Task directions.
For this exercise, restate every line below word for word and drop the images.
---------- Materials provided ----------
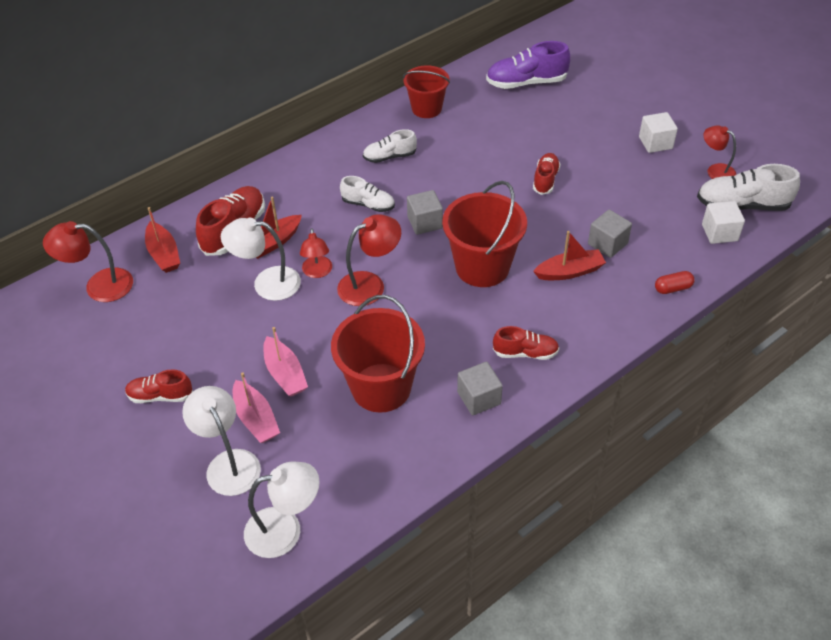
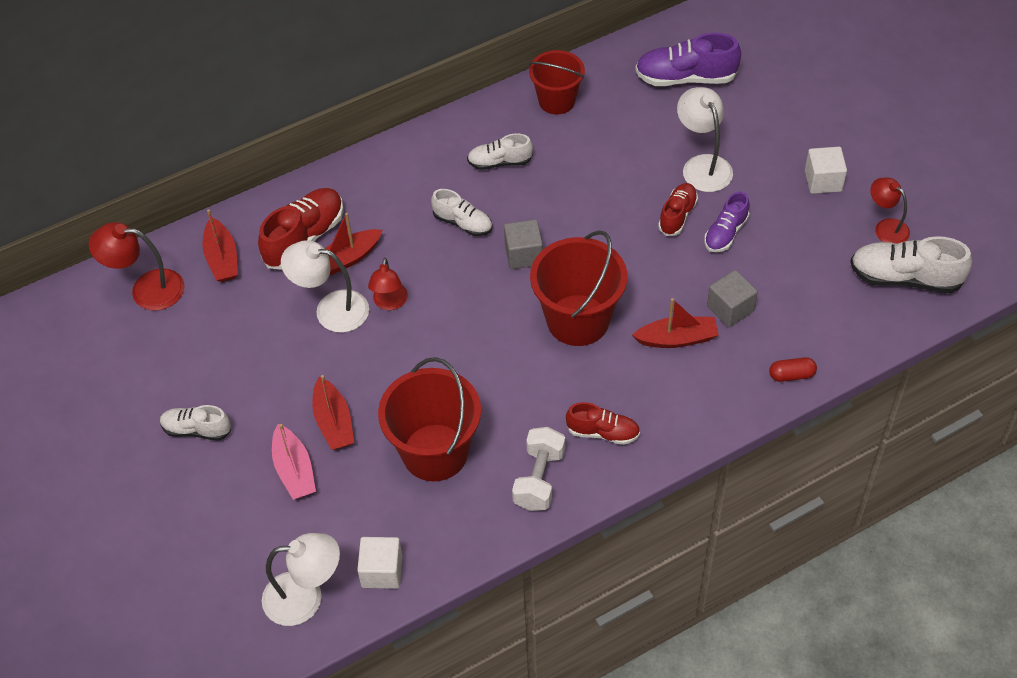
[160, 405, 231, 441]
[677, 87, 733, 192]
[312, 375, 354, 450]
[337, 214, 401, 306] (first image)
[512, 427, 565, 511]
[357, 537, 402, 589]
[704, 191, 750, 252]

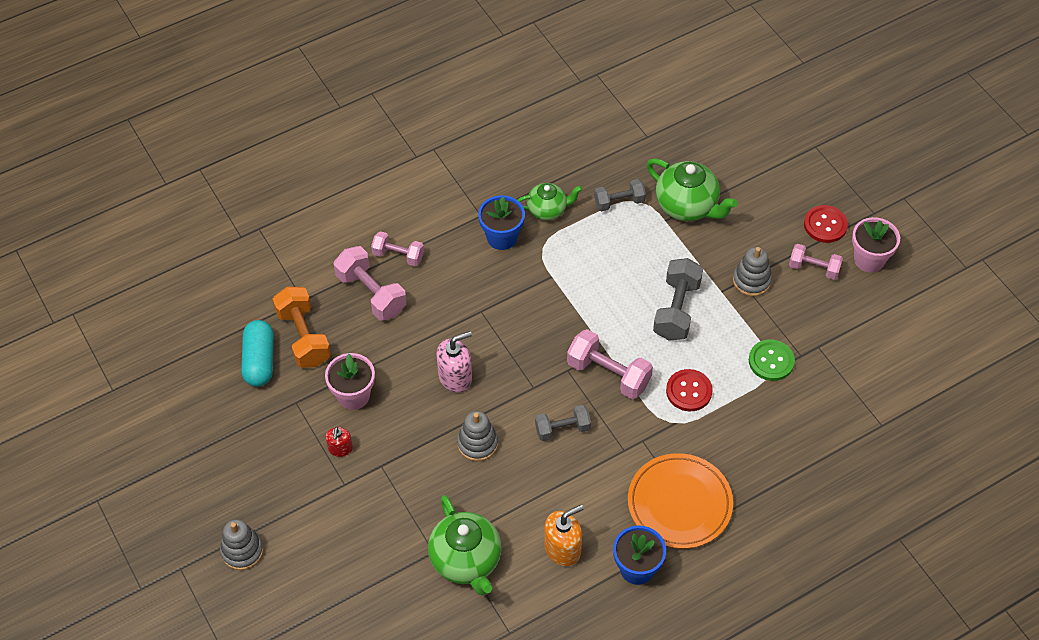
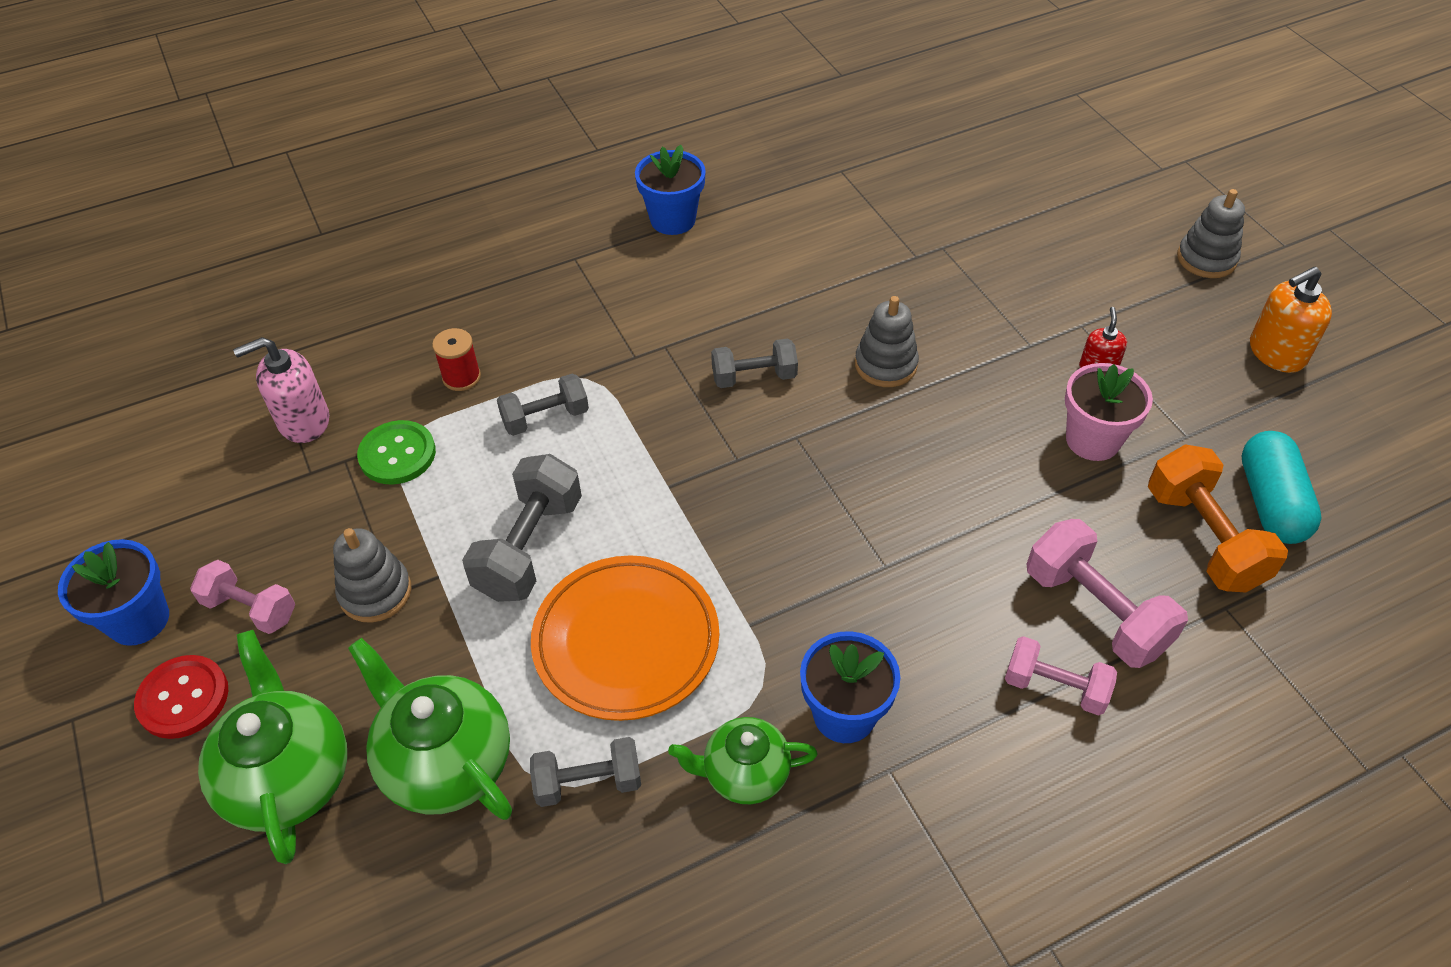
[198, 630, 347, 864]
[233, 337, 329, 443]
[1250, 267, 1332, 373]
[567, 329, 653, 399] (first image)
[531, 555, 720, 721]
[497, 373, 589, 436]
[58, 539, 169, 646]
[432, 328, 481, 391]

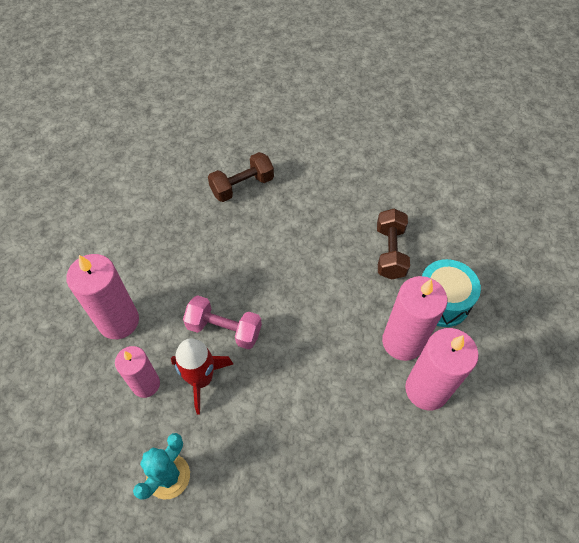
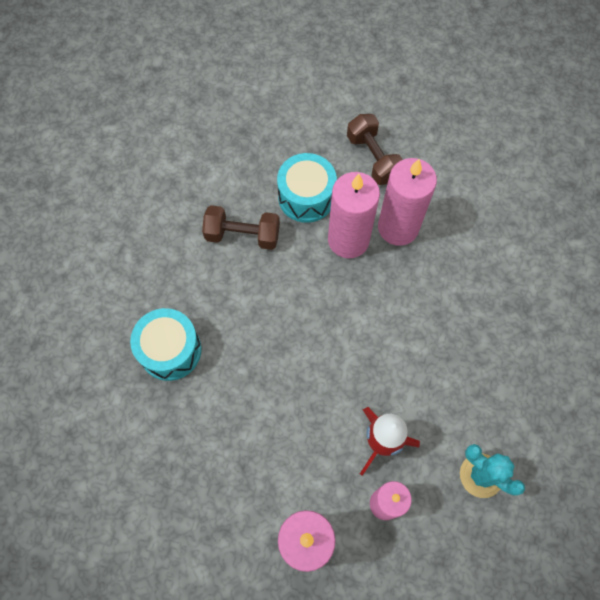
[183, 295, 262, 350] (first image)
[347, 114, 403, 185]
[130, 308, 202, 381]

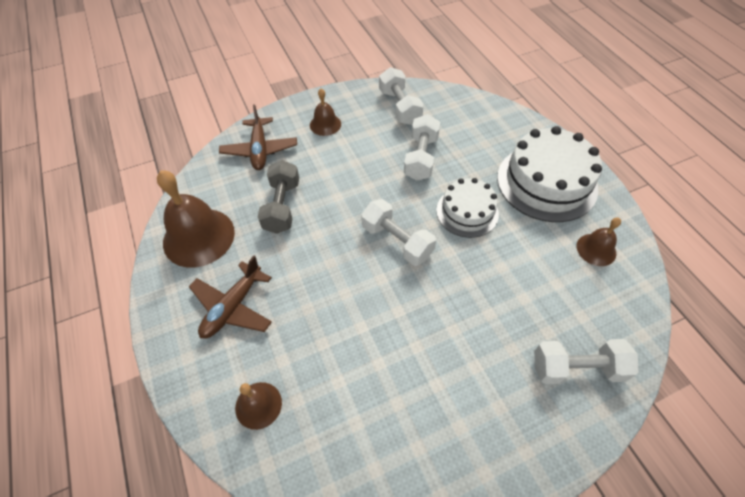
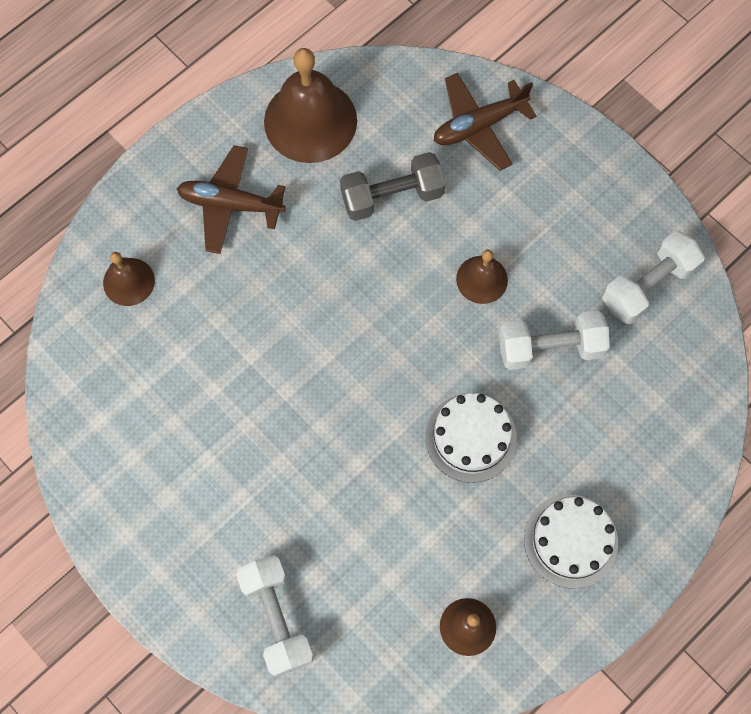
[456, 250, 508, 304]
[361, 199, 436, 266] (first image)
[524, 494, 618, 589]

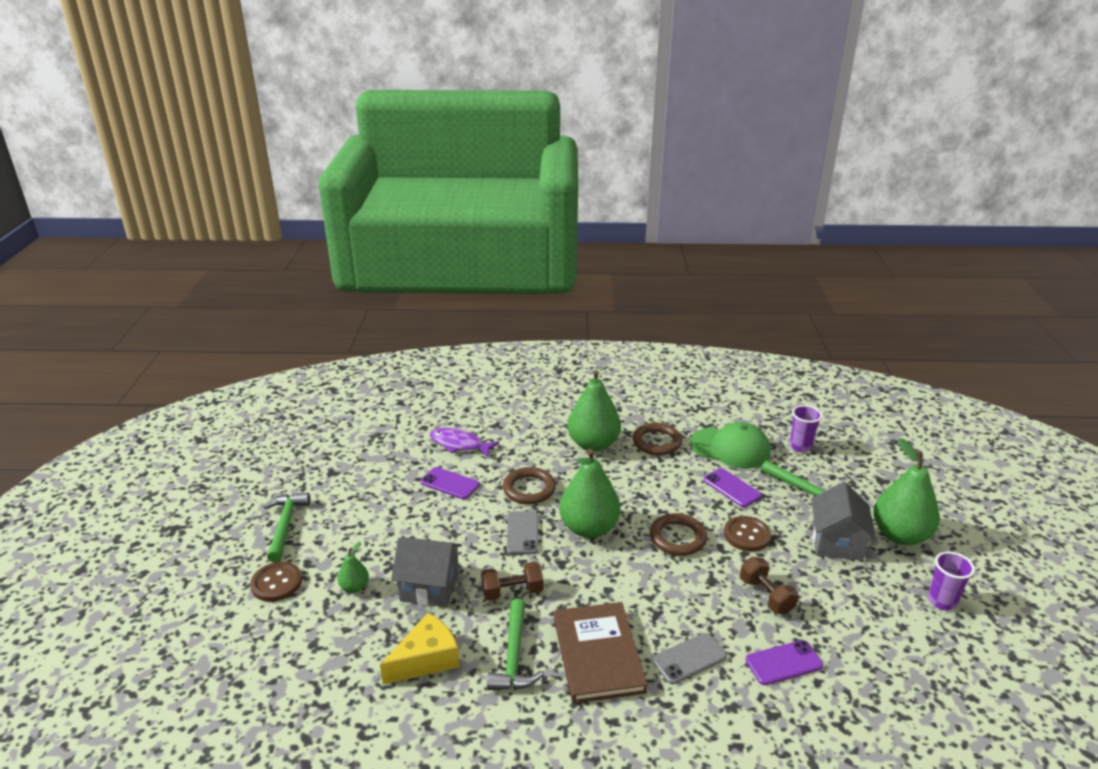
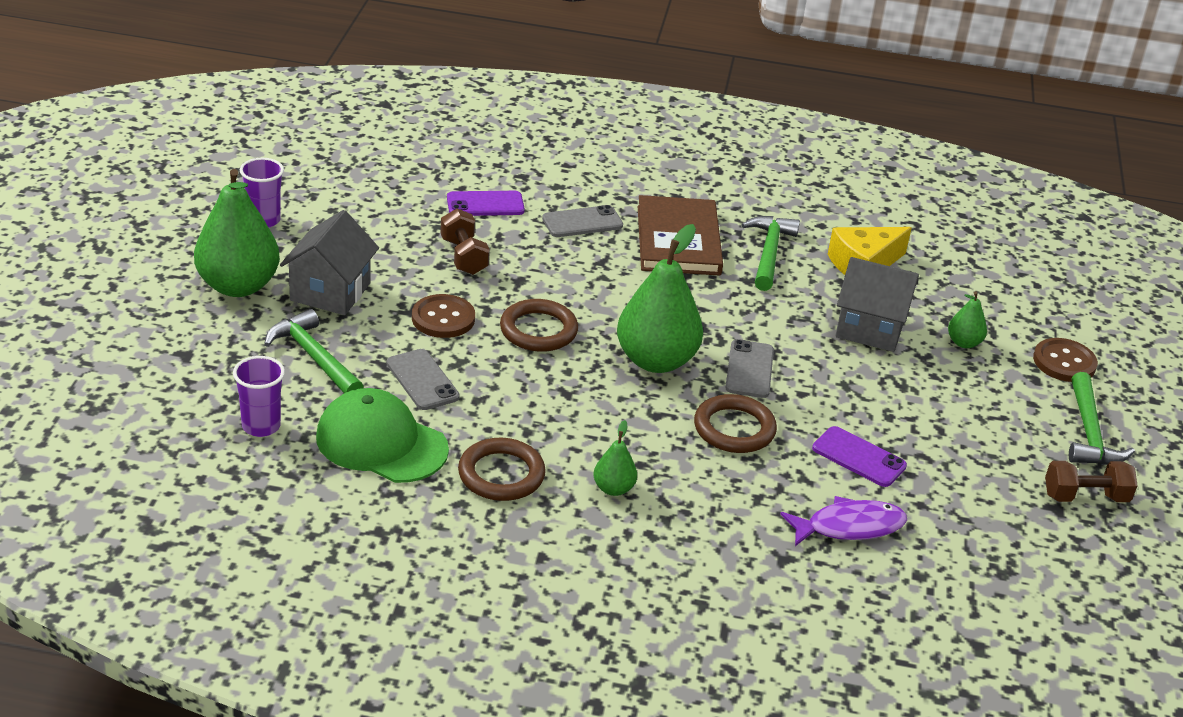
[780, 496, 907, 546]
[1045, 461, 1138, 502]
[594, 420, 637, 496]
[387, 349, 460, 410]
----------
Result.
[160, 405, 231, 441]
[677, 87, 733, 192]
[312, 375, 354, 450]
[337, 214, 401, 306] (first image)
[512, 427, 565, 511]
[357, 537, 402, 589]
[704, 191, 750, 252]

[198, 630, 347, 864]
[233, 337, 329, 443]
[1250, 267, 1332, 373]
[567, 329, 653, 399] (first image)
[531, 555, 720, 721]
[497, 373, 589, 436]
[58, 539, 169, 646]
[432, 328, 481, 391]

[183, 295, 262, 350] (first image)
[347, 114, 403, 185]
[130, 308, 202, 381]

[456, 250, 508, 304]
[361, 199, 436, 266] (first image)
[524, 494, 618, 589]

[780, 496, 907, 546]
[1045, 461, 1138, 502]
[594, 420, 637, 496]
[387, 349, 460, 410]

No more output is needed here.